DATA LINES ▸
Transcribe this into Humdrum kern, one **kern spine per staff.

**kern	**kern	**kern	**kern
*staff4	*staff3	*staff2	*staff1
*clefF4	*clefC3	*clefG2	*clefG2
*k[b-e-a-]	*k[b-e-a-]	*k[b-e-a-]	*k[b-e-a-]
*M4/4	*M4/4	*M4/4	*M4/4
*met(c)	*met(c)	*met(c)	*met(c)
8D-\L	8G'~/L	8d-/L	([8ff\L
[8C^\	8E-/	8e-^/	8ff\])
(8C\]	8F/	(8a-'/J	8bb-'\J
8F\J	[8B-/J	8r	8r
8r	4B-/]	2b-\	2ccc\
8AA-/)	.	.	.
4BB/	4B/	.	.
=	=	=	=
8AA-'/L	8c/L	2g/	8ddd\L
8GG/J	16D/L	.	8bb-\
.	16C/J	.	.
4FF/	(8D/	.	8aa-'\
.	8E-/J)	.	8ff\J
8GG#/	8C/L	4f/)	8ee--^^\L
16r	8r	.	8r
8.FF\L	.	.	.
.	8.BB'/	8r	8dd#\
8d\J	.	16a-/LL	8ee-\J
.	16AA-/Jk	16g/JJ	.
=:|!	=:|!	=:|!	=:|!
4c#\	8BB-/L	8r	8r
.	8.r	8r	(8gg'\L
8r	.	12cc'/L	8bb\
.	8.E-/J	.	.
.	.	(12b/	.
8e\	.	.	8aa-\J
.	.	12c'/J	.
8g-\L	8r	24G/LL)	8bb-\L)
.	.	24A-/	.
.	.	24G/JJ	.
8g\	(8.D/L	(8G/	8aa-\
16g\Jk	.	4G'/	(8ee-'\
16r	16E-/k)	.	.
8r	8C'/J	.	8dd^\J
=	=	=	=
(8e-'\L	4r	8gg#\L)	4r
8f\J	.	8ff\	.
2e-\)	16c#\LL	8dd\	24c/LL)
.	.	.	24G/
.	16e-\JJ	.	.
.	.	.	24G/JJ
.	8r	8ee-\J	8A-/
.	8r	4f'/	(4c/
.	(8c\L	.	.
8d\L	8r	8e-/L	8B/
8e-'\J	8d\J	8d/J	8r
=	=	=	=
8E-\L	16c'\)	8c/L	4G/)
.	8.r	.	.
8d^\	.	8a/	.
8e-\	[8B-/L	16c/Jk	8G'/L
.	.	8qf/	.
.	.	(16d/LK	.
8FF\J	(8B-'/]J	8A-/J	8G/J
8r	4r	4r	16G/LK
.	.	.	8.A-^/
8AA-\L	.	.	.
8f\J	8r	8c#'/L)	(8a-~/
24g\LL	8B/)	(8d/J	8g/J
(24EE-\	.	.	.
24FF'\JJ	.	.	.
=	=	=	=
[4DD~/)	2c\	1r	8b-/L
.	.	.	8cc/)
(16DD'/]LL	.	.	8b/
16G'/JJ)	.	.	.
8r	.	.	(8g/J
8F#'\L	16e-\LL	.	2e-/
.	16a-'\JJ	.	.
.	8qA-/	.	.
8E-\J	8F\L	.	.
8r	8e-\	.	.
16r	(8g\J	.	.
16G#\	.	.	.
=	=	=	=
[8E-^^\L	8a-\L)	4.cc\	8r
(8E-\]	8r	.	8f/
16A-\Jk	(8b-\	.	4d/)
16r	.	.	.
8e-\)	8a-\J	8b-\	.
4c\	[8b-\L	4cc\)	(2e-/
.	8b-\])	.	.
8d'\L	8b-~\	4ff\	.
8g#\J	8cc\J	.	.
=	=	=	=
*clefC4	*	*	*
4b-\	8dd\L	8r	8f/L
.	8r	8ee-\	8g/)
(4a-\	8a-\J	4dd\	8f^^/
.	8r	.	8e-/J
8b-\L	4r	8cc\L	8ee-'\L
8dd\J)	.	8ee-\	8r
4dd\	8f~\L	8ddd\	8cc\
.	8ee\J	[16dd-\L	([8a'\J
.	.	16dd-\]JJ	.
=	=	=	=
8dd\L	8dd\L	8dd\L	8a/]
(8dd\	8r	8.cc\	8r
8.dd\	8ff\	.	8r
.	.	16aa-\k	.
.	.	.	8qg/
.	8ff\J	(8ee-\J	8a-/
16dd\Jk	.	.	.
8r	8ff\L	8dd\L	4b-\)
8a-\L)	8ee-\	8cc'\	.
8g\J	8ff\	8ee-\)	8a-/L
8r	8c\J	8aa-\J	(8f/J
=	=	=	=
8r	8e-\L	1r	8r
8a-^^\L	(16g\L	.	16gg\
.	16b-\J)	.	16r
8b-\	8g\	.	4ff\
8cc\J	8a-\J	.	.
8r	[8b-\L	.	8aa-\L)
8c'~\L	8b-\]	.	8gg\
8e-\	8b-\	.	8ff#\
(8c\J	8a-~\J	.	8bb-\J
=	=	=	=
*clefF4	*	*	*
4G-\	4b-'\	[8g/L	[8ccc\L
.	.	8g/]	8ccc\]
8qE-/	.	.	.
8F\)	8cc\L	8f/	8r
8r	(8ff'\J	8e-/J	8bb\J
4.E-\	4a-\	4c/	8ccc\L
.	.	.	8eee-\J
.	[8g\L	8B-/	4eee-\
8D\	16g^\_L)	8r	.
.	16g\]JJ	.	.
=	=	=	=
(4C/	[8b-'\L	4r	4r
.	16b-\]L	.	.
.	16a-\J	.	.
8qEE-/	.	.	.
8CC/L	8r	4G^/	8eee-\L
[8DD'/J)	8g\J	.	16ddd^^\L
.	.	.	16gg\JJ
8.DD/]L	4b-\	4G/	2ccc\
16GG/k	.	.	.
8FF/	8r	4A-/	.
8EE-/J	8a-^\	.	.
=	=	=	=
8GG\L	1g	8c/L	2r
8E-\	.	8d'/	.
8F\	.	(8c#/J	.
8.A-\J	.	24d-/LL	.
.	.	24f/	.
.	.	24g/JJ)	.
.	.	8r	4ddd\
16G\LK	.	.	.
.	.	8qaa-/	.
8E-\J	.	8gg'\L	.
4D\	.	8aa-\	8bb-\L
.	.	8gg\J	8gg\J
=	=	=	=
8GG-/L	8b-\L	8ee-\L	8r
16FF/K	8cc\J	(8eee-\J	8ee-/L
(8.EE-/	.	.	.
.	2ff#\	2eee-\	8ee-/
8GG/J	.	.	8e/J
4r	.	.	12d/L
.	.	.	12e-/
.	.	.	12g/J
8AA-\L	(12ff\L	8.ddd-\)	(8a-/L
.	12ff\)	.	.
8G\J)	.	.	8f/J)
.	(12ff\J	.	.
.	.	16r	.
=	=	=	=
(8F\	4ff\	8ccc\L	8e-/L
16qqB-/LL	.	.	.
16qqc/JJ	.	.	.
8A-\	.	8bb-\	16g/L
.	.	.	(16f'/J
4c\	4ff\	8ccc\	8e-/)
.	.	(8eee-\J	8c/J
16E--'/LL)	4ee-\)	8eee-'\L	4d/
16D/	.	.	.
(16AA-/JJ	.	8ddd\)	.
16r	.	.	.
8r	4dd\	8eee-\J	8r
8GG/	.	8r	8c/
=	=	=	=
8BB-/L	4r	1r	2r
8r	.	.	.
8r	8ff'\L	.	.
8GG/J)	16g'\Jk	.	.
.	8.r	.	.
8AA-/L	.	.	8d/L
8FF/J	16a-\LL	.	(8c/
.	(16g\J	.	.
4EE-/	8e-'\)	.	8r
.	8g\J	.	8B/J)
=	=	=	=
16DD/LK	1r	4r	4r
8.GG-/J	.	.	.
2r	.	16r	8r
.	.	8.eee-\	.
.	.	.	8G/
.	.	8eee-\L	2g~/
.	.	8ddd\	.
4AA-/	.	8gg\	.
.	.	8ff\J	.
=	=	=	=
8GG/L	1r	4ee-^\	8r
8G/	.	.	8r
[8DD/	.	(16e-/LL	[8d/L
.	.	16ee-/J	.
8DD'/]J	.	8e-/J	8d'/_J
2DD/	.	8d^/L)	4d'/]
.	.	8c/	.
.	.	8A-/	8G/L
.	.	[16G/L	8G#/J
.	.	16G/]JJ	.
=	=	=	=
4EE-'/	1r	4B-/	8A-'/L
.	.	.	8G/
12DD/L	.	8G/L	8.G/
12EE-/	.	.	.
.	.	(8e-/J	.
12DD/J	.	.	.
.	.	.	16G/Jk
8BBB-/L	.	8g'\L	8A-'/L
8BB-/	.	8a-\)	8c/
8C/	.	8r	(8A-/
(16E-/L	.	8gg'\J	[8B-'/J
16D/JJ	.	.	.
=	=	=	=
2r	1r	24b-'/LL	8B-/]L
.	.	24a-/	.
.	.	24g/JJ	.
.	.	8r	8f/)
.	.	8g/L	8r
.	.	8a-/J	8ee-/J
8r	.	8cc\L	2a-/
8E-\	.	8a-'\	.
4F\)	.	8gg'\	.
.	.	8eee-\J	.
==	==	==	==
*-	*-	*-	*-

INSTRUCTIONS TO FOLLOW ▸ Which lines in the entries above contain the string "kern"? Gather every such line, counting only matches with the same case.

COMPLETED EXERCISE ▸
Transcribe this into Humdrum kern, one **kern spine per staff.
**kern	**kern	**kern	**kern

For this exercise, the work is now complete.